[Saved entries]

------------------------------------------------------------------------

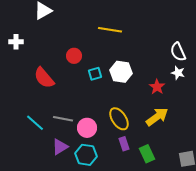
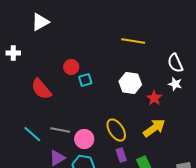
yellow line: (110, 30) -> (133, 41), moved
white hexagon: (121, 72) -> (130, 83), moved
cyan square: (95, 74) -> (85, 80), moved

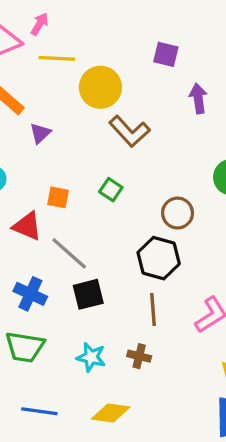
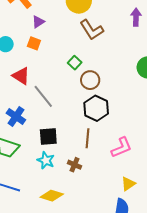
orange square: (58, 197) -> (34, 43), moved
brown circle: (178, 213) -> (90, 80), moved
black square: (88, 294) -> (48, 137), moved

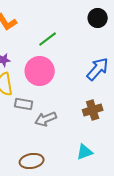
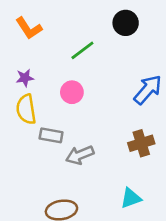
black circle: (98, 18) -> (126, 23), moved
pink circle: (40, 71) -> (72, 92), size x0.6

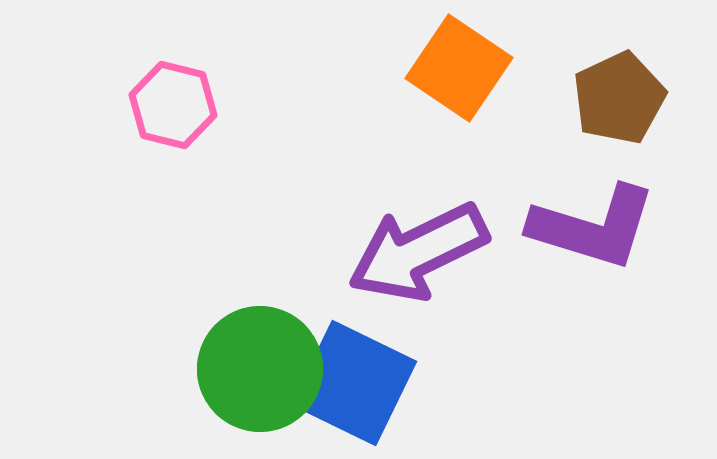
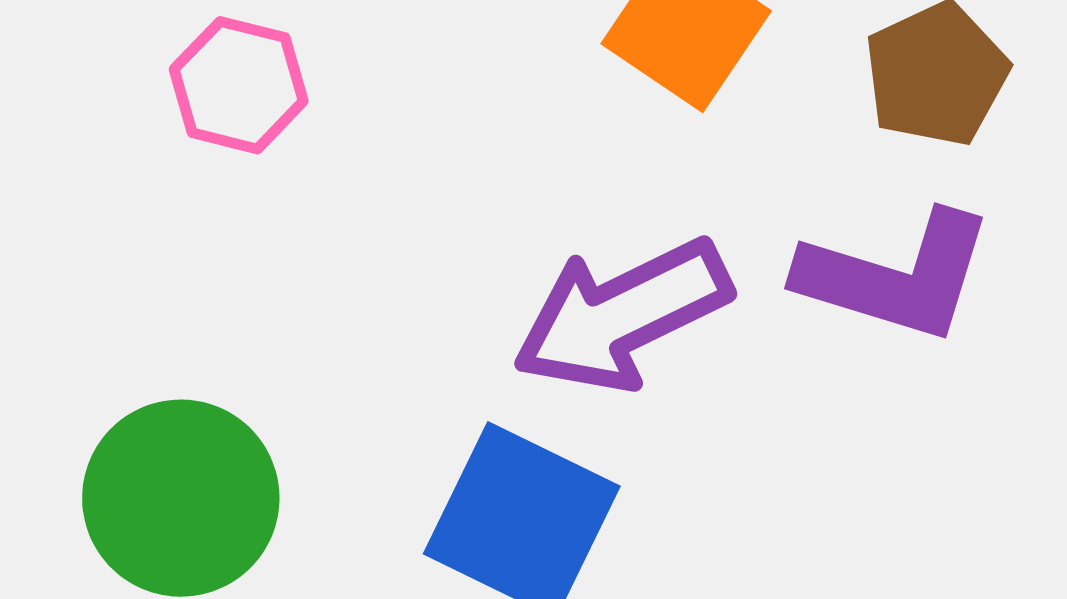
green circle: (260, 369) -> (181, 498), moved

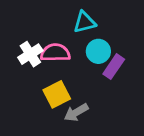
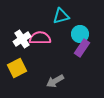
cyan circle: (98, 51) -> (80, 34), moved
yellow square: (57, 94) -> (17, 68), moved

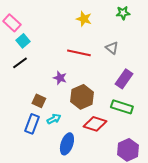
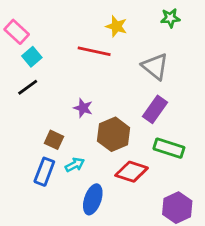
gray triangle: (112, 48) -> (155, 66), size x1.5
red line: (79, 53) -> (94, 51), moved
purple rectangle: (124, 79) -> (155, 109), moved

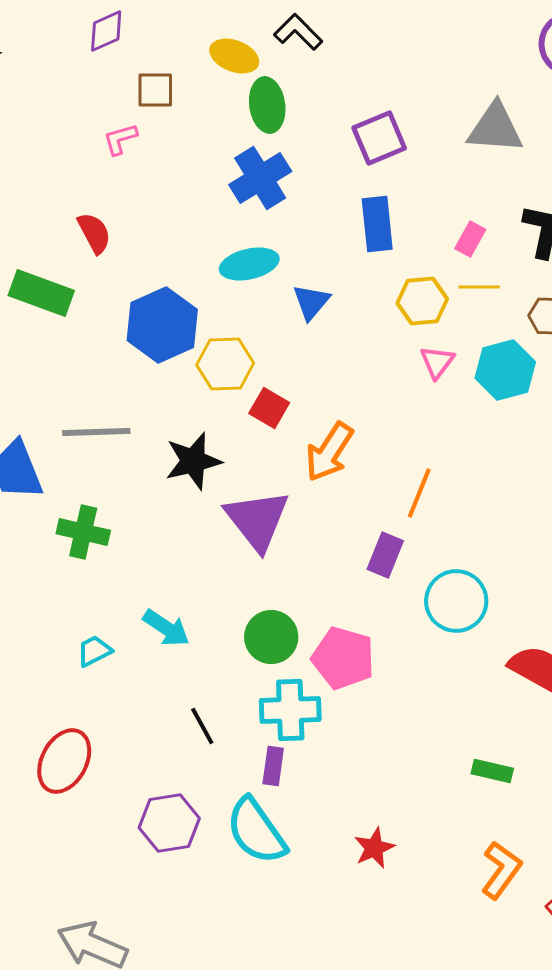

------------------------------------------------------------------------

[Task item] The entries are to be copied exactly, and each image is to be omitted.

[Solution to this task]
yellow line: (110, 30) -> (133, 41), moved
white hexagon: (121, 72) -> (130, 83), moved
cyan square: (95, 74) -> (85, 80), moved

orange square: (58, 197) -> (34, 43), moved
brown circle: (178, 213) -> (90, 80), moved
black square: (88, 294) -> (48, 137), moved

black circle: (98, 18) -> (126, 23), moved
pink circle: (40, 71) -> (72, 92), size x0.6

green circle: (260, 369) -> (181, 498), moved

cyan circle: (98, 51) -> (80, 34), moved
yellow square: (57, 94) -> (17, 68), moved

gray triangle: (112, 48) -> (155, 66), size x1.5
red line: (79, 53) -> (94, 51), moved
purple rectangle: (124, 79) -> (155, 109), moved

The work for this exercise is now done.